§ **WORK ITEM**
Transcribe, exactly and without pictures, the lines below from the line with "yellow square: (27, 96)" to the line with "blue cross: (89, 353) -> (77, 346), size x1.4", both ends included, and no others.
──────── STUDY MATERIAL
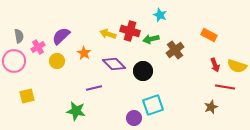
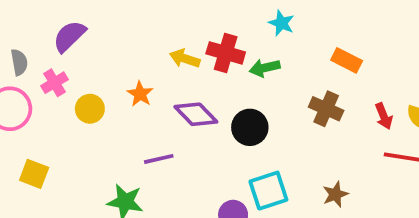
orange rectangle: (209, 35) -> (347, 60), moved
purple semicircle: (61, 36) -> (69, 36), moved
brown cross: (175, 50) -> (326, 109), moved, turned -30
yellow square: (27, 96) -> (34, 174), turned 35
brown star: (211, 107) -> (335, 194), moved

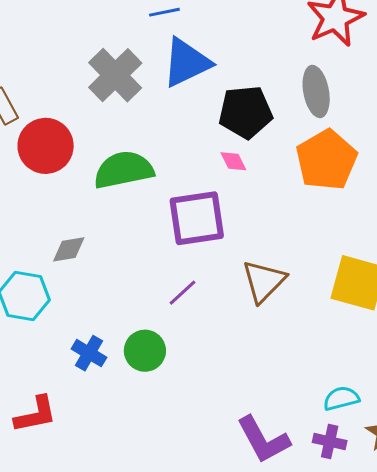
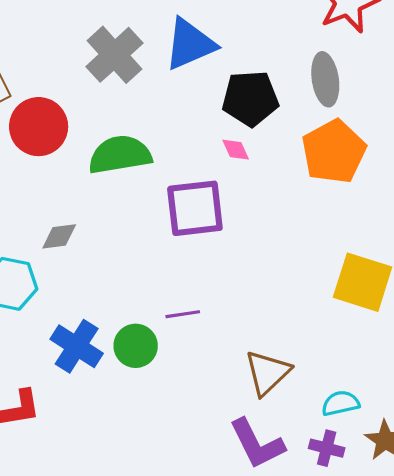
brown triangle: (264, 281) -> (267, 373), moved
purple line: (182, 293) -> (183, 314), moved, turned 32
blue cross: (89, 353) -> (77, 346), size x1.4

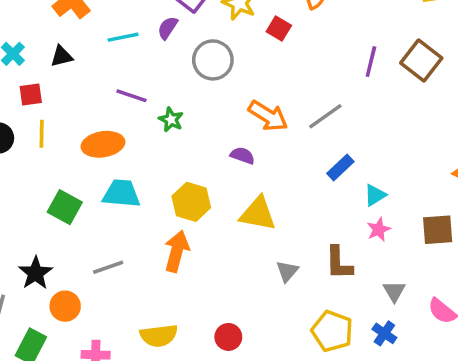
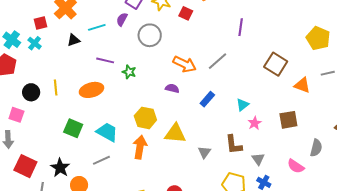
black triangle: (62, 56) -> (74, 40), moved
brown square: (421, 60) -> (276, 64), moved
red square: (31, 94) -> (40, 23), moved
blue rectangle: (340, 167) -> (207, 99), moved
cyan trapezoid: (121, 194) -> (107, 132), moved, turned 30
cyan triangle: (375, 195) -> (243, 105), moved
yellow triangle: (258, 214) -> (175, 133), moved
gray triangle: (394, 291) -> (258, 159), moved

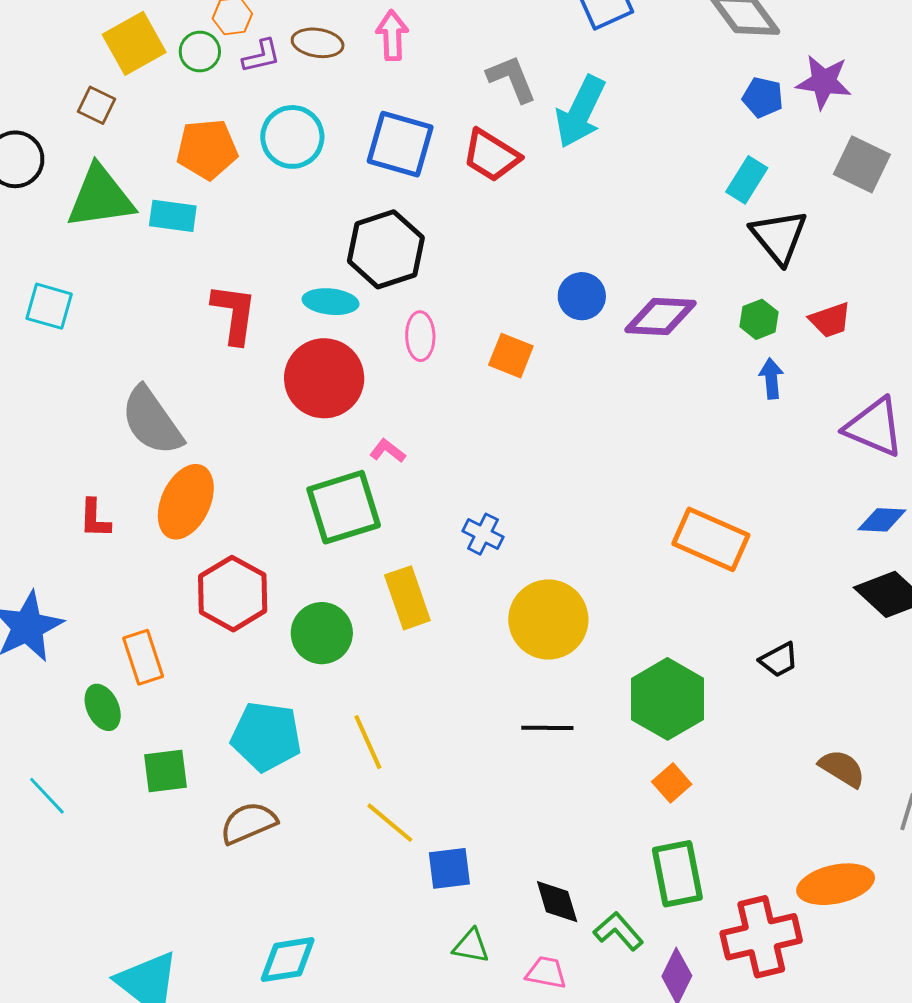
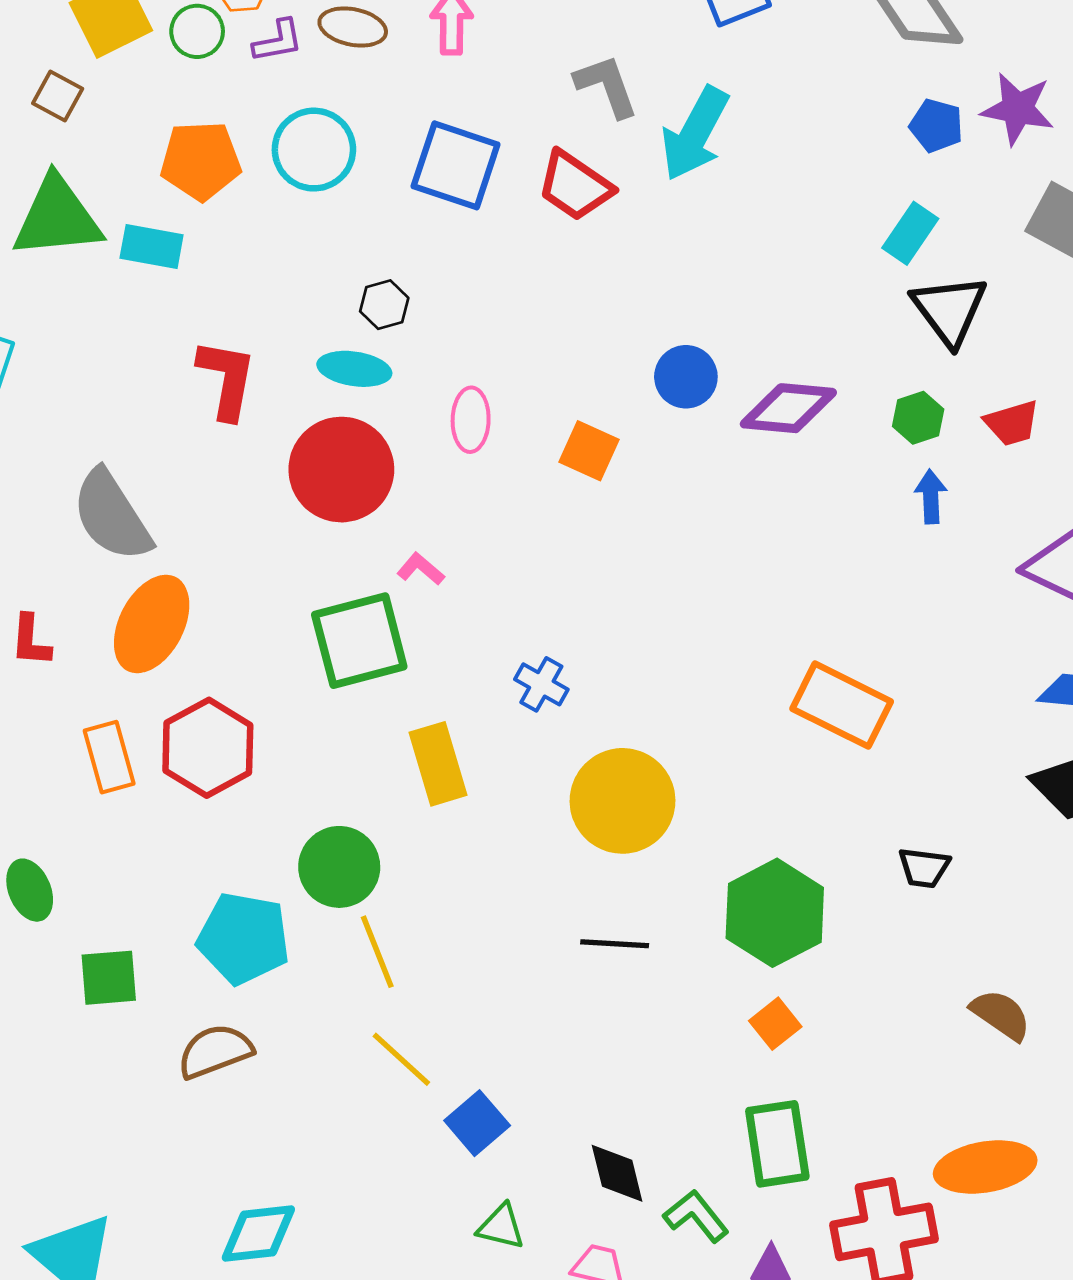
black hexagon: (386, 249) -> (384, 305), moved, size x0.5
green circle: (322, 633) -> (339, 867), moved
orange rectangle: (143, 657) -> (109, 757), moved
black trapezoid: (779, 660) -> (924, 868), turned 33
blue square: (449, 868) -> (477, 1123), turned -36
────────────────
§ **RESPONSE AREA**
yellow square: (27, 96) -> (34, 174), turned 35
brown star: (211, 107) -> (335, 194), moved

brown triangle: (264, 281) -> (267, 373), moved
purple line: (182, 293) -> (183, 314), moved, turned 32
blue cross: (89, 353) -> (77, 346), size x1.4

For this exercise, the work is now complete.